WHAT IS EXPECTED
The material below contains a line with "none -> green brick C3:D3 level 2" and a line with "pink brick I6:I9 level 1 -> none". Copy exactly those two lines and all lines between them.
┌─ INFORMATION GIVEN
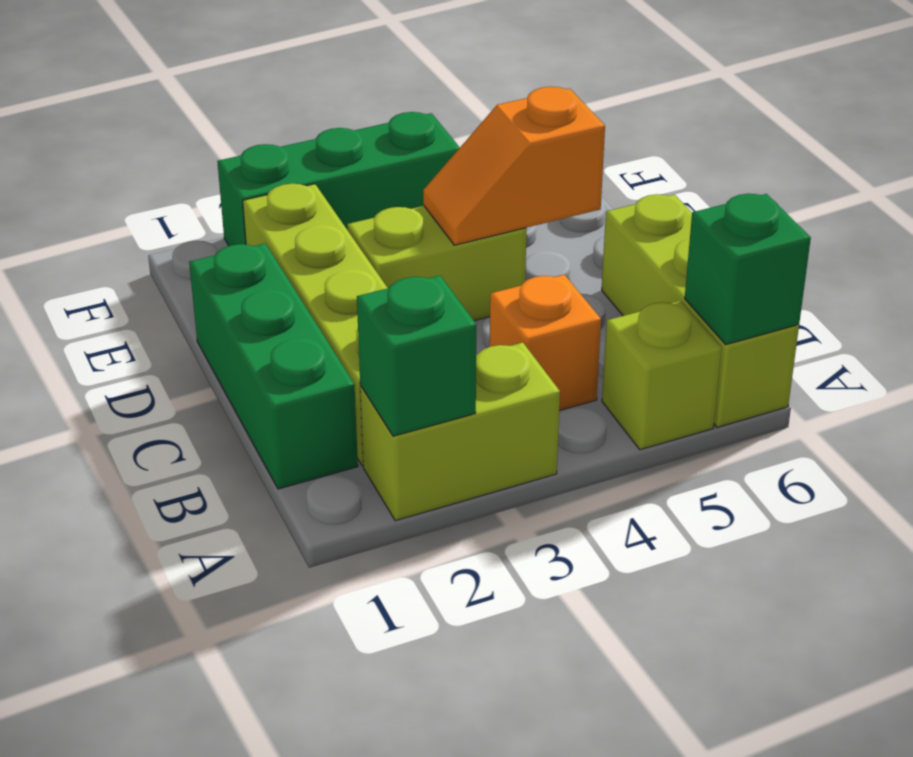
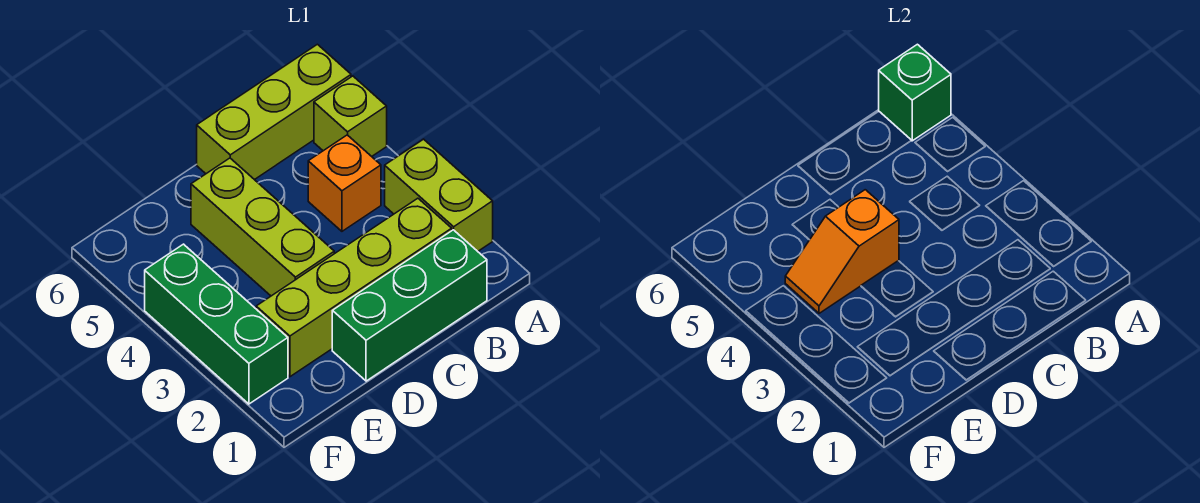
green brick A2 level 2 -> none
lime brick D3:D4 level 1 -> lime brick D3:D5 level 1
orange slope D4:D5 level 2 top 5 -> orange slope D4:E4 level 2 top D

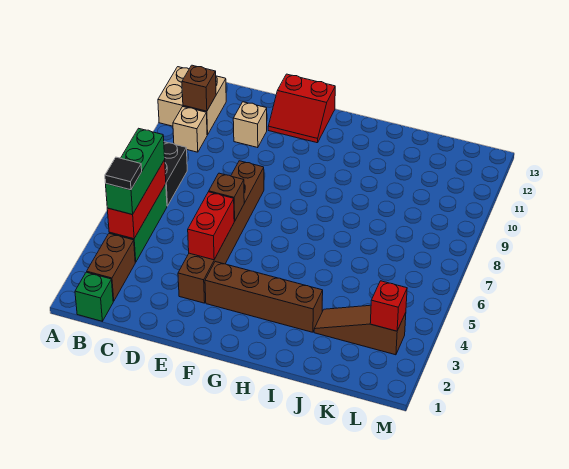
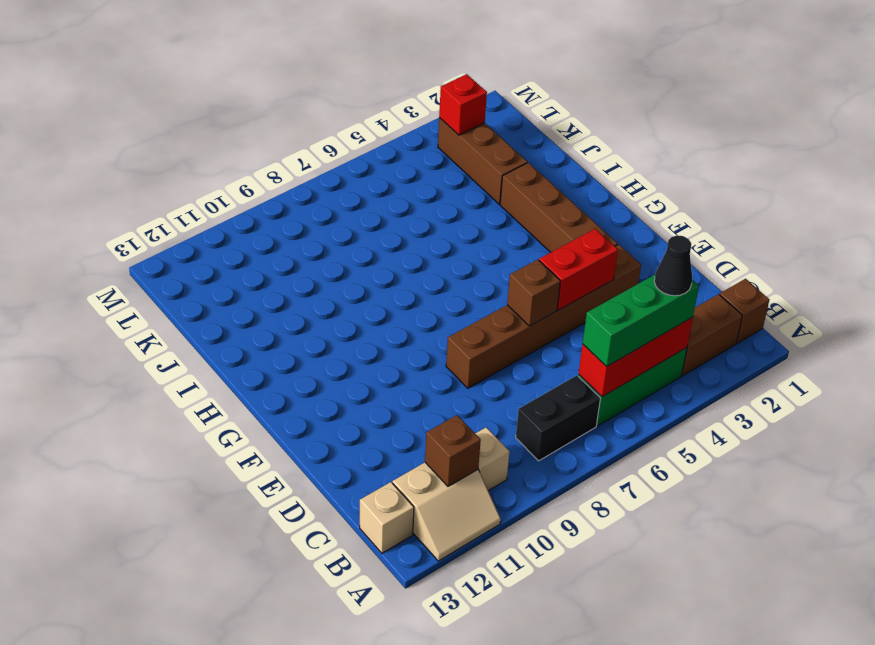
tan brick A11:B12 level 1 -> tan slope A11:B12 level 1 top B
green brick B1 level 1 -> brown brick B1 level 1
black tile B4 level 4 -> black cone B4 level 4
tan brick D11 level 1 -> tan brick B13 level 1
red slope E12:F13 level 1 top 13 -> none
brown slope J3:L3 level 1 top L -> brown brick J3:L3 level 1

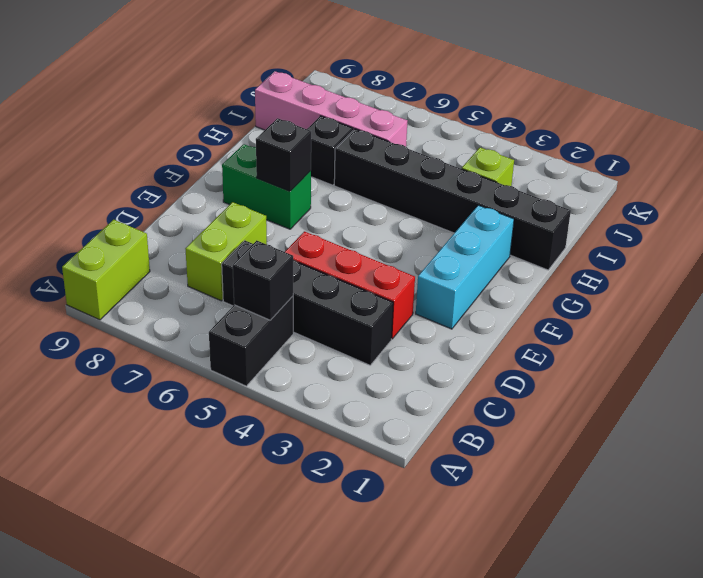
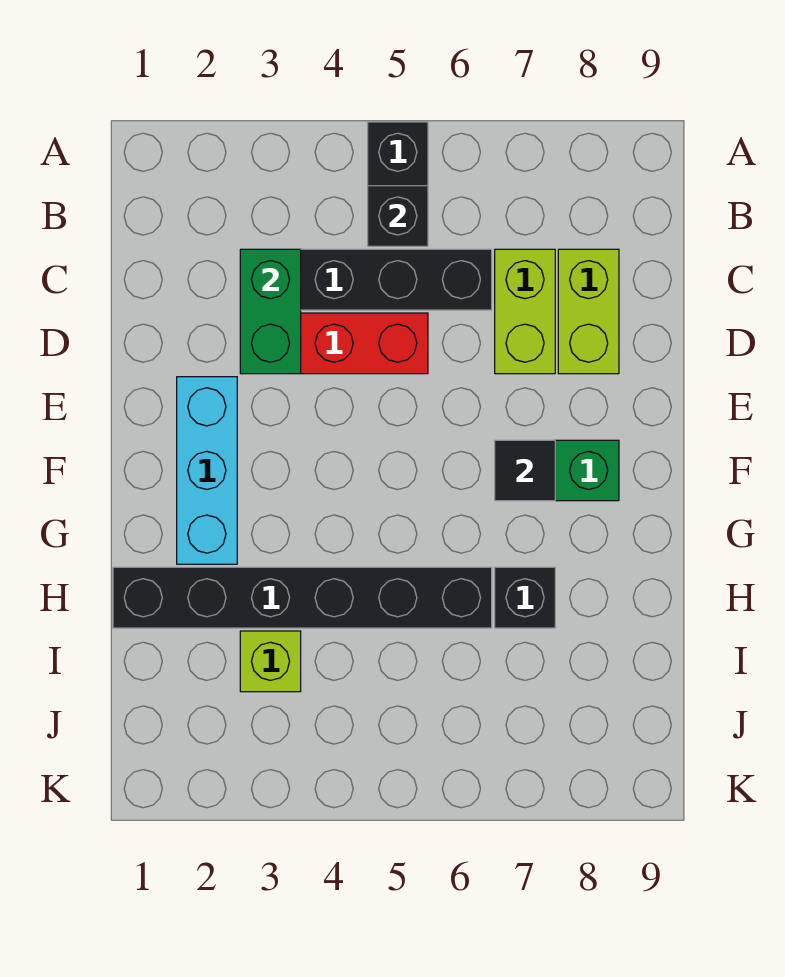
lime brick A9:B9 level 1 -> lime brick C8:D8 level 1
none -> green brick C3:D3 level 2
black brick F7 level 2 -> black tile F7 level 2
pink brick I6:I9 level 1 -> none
└─
┌─ INFORMATION GIVEN
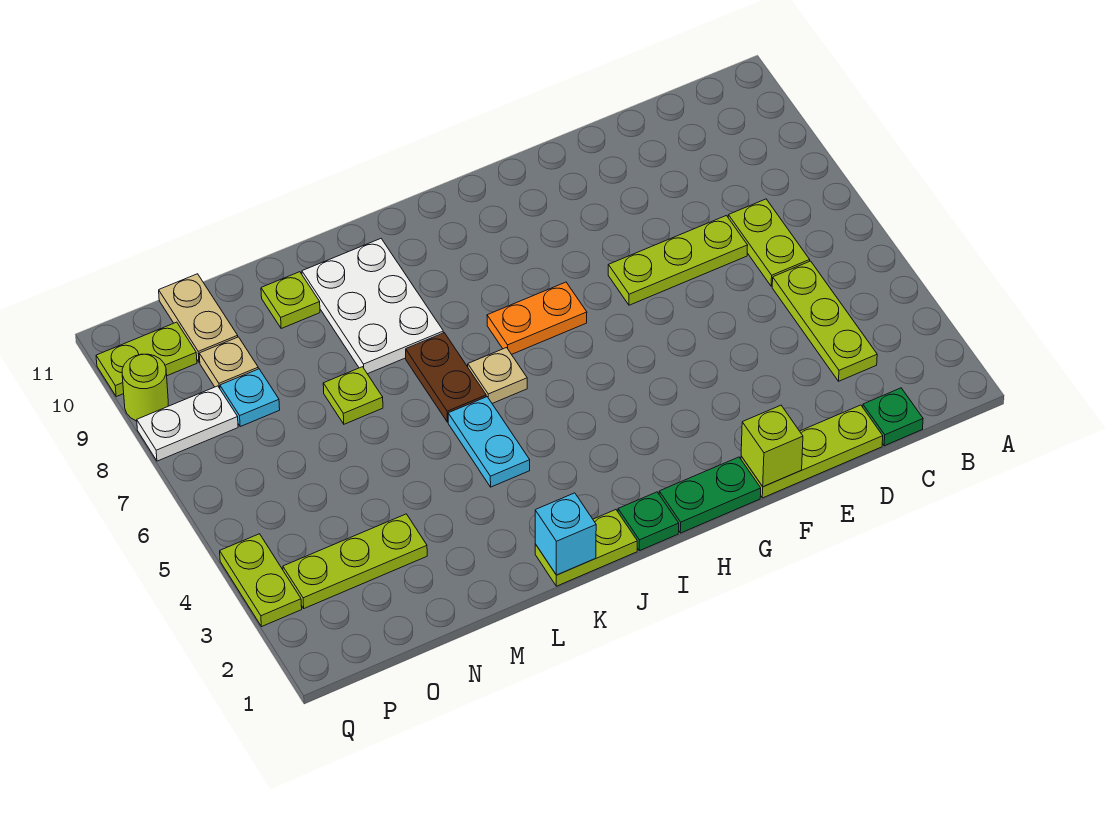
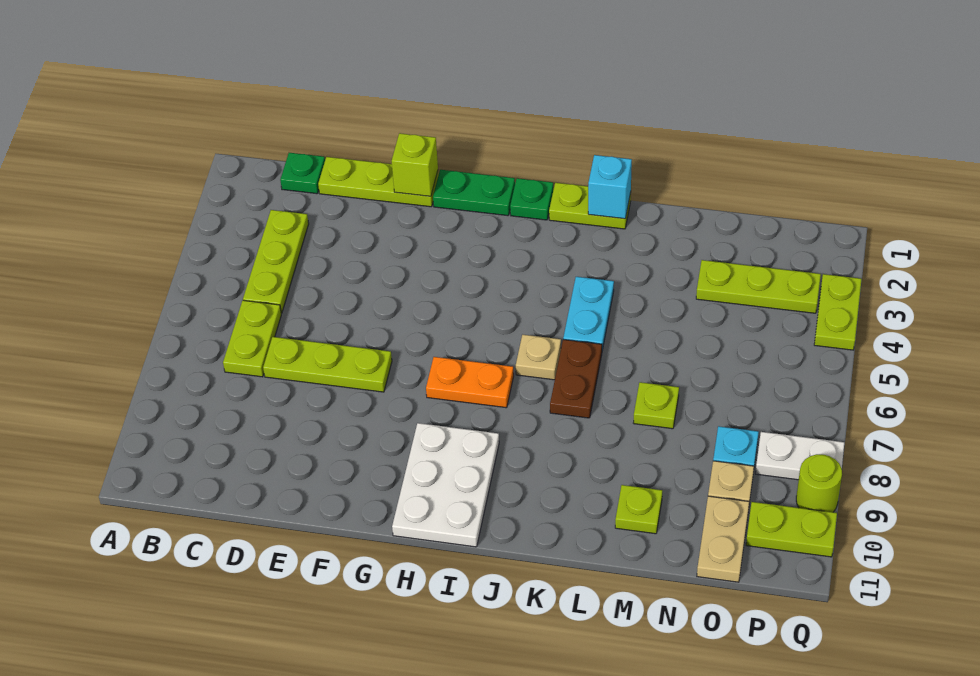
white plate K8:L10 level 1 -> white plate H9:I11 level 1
└─
FINISHED TASK
none -> green brick C3:D3 level 2
black brick F7 level 2 -> black tile F7 level 2
pink brick I6:I9 level 1 -> none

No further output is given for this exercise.